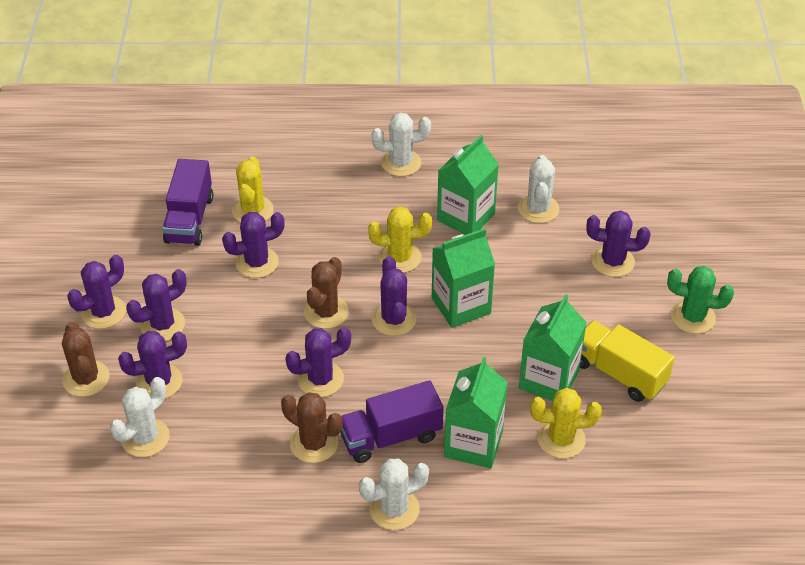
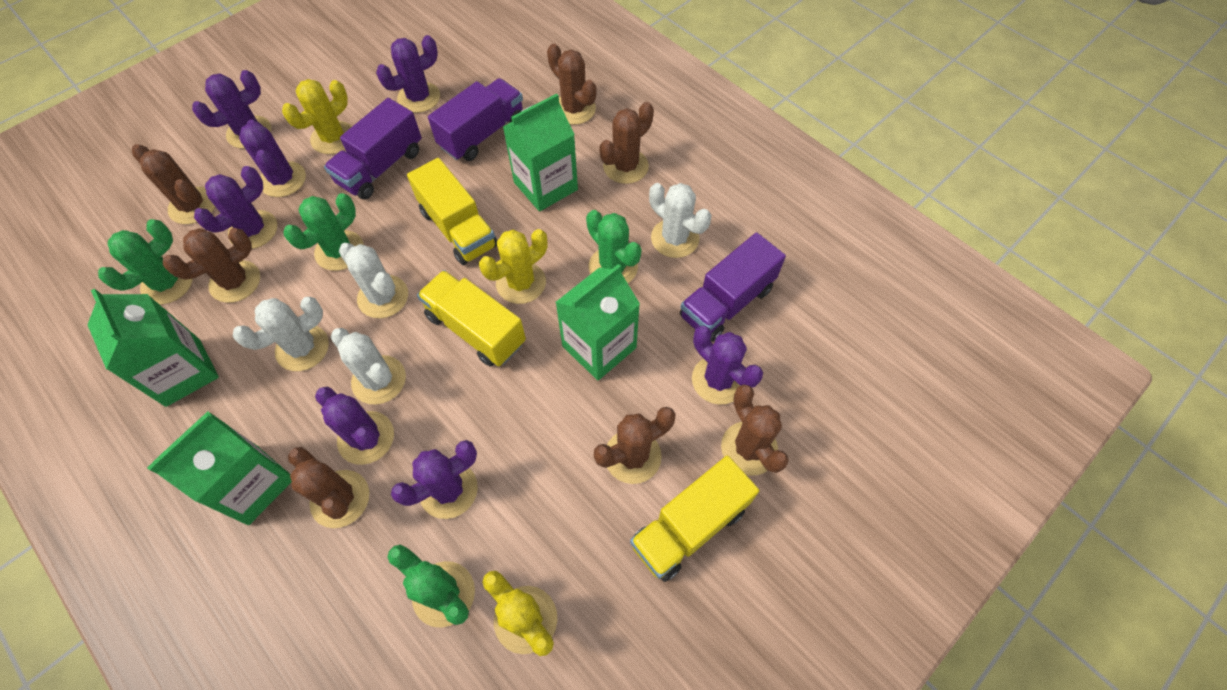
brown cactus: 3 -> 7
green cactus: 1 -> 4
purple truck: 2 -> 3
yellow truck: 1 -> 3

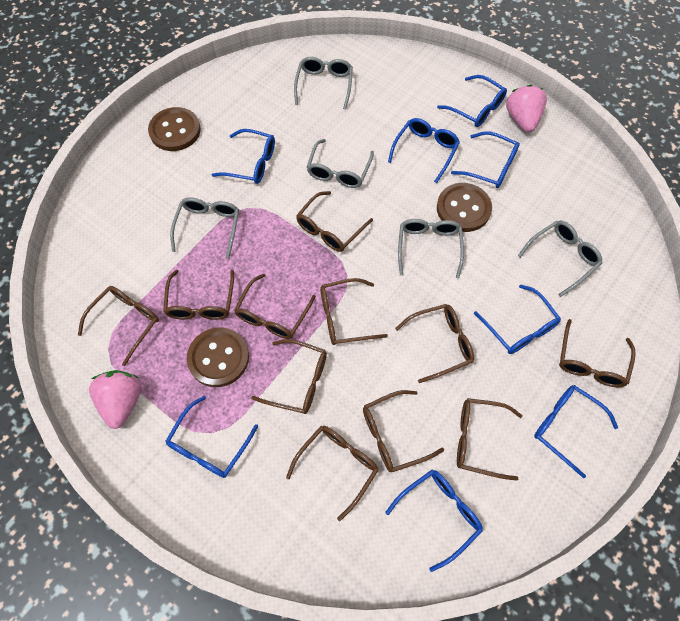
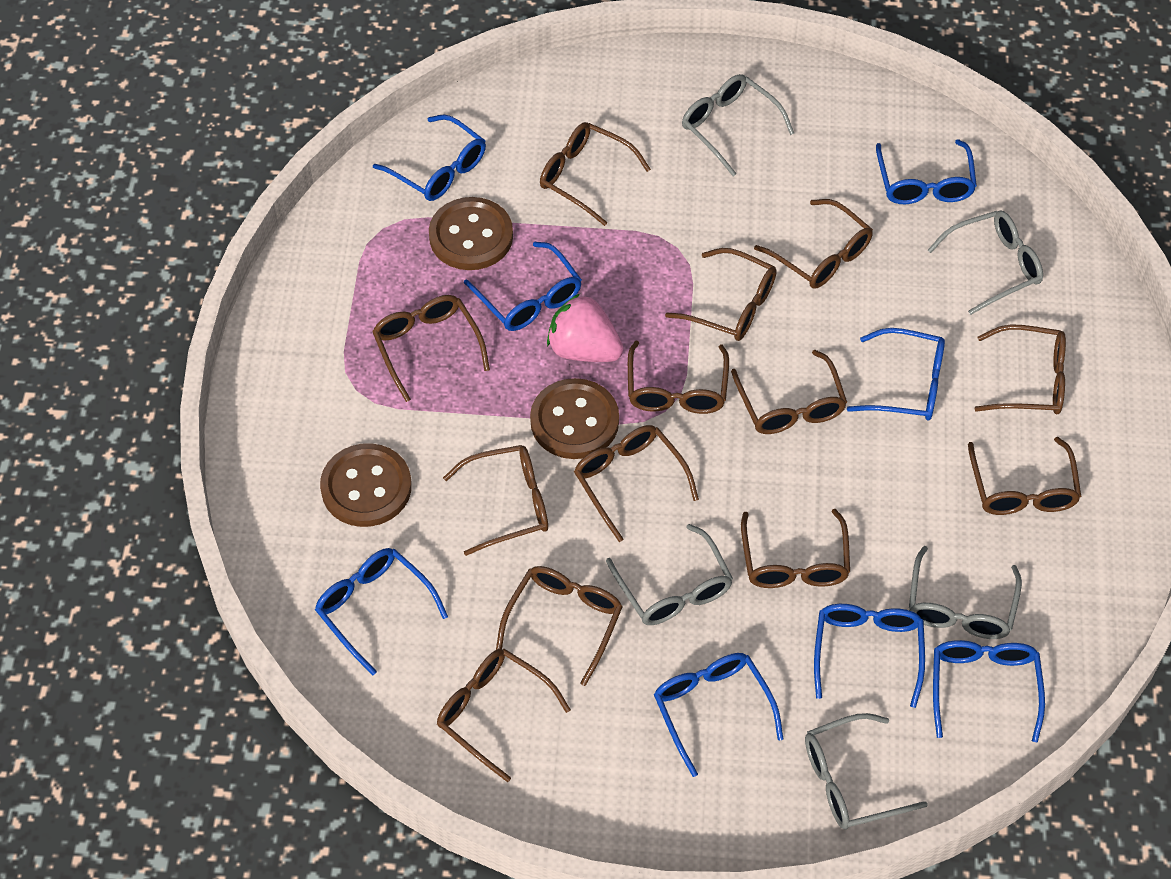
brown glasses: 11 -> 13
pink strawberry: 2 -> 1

- - -

ACTIVITY
Take the records above and transcribe them exactly, dropping every picture.

TASK ANSWER
brown cactus: 3 -> 7
green cactus: 1 -> 4
purple truck: 2 -> 3
yellow truck: 1 -> 3

brown glasses: 11 -> 13
pink strawberry: 2 -> 1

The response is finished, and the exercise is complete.